TRY IT:
The listing that follows should be duplicated character for character.

DATA EXTRACTS:
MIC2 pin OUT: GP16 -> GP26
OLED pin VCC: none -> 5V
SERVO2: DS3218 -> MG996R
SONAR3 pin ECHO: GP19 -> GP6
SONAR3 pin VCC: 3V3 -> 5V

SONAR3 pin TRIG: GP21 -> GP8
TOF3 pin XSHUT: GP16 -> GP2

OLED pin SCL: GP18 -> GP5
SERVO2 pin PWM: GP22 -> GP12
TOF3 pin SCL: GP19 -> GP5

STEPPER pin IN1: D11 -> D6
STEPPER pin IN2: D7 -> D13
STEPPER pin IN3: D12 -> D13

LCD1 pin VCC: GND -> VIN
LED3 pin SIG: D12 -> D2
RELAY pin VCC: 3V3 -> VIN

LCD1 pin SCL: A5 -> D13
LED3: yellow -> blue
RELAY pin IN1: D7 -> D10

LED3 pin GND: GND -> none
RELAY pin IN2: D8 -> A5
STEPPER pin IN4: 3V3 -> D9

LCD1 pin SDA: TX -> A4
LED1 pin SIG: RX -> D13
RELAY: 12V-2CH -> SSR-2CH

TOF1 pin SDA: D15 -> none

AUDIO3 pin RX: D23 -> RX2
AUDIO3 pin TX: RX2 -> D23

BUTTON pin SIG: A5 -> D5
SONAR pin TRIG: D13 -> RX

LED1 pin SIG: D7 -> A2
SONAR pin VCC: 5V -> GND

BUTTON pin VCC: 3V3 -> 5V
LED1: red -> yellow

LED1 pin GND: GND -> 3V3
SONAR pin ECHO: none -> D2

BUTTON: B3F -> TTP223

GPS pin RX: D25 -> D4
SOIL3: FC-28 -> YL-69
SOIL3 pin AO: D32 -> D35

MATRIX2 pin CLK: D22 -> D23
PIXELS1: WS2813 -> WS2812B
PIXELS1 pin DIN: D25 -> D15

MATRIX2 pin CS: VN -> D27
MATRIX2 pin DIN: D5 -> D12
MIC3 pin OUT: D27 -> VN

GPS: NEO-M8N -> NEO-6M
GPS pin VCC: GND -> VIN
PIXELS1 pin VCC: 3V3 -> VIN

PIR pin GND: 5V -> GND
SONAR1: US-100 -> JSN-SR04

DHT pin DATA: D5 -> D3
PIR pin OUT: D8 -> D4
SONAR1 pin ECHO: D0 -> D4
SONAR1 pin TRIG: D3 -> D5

ANSWER AREA:
MIC2 pin OUT: GP16 -> GP26
OLED pin VCC: none -> 5V
SERVO2: DS3218 -> MG996R
SONAR3 pin ECHO: GP19 -> GP6
SONAR3 pin VCC: 3V3 -> 5V

SONAR3 pin TRIG: GP21 -> GP8
TOF3 pin XSHUT: GP16 -> GP2

OLED pin SCL: GP18 -> GP5
SERVO2 pin PWM: GP22 -> GP12
TOF3 pin SCL: GP19 -> GP5

STEPPER pin IN1: D11 -> D6
STEPPER pin IN2: D7 -> D13
STEPPER pin IN3: D12 -> D13

LCD1 pin VCC: GND -> VIN
LED3 pin SIG: D12 -> D2
RELAY pin VCC: 3V3 -> VIN

LCD1 pin SCL: A5 -> D13
LED3: yellow -> blue
RELAY pin IN1: D7 -> D10

LED3 pin GND: GND -> none
RELAY pin IN2: D8 -> A5
STEPPER pin IN4: 3V3 -> D9

LCD1 pin SDA: TX -> A4
LED1 pin SIG: RX -> D13
RELAY: 12V-2CH -> SSR-2CH

TOF1 pin SDA: D15 -> none

AUDIO3 pin RX: D23 -> RX2
AUDIO3 pin TX: RX2 -> D23

BUTTON pin SIG: A5 -> D5
SONAR pin TRIG: D13 -> RX

LED1 pin SIG: D7 -> A2
SONAR pin VCC: 5V -> GND

BUTTON pin VCC: 3V3 -> 5V
LED1: red -> yellow

LED1 pin GND: GND -> 3V3
SONAR pin ECHO: none -> D2

BUTTON: B3F -> TTP223

GPS pin RX: D25 -> D4
SOIL3: FC-28 -> YL-69
SOIL3 pin AO: D32 -> D35

MATRIX2 pin CLK: D22 -> D23
PIXELS1: WS2813 -> WS2812B
PIXELS1 pin DIN: D25 -> D15

MATRIX2 pin CS: VN -> D27
MATRIX2 pin DIN: D5 -> D12
MIC3 pin OUT: D27 -> VN

GPS: NEO-M8N -> NEO-6M
GPS pin VCC: GND -> VIN
PIXELS1 pin VCC: 3V3 -> VIN

PIR pin GND: 5V -> GND
SONAR1: US-100 -> JSN-SR04

DHT pin DATA: D5 -> D3
PIR pin OUT: D8 -> D4
SONAR1 pin ECHO: D0 -> D4
SONAR1 pin TRIG: D3 -> D5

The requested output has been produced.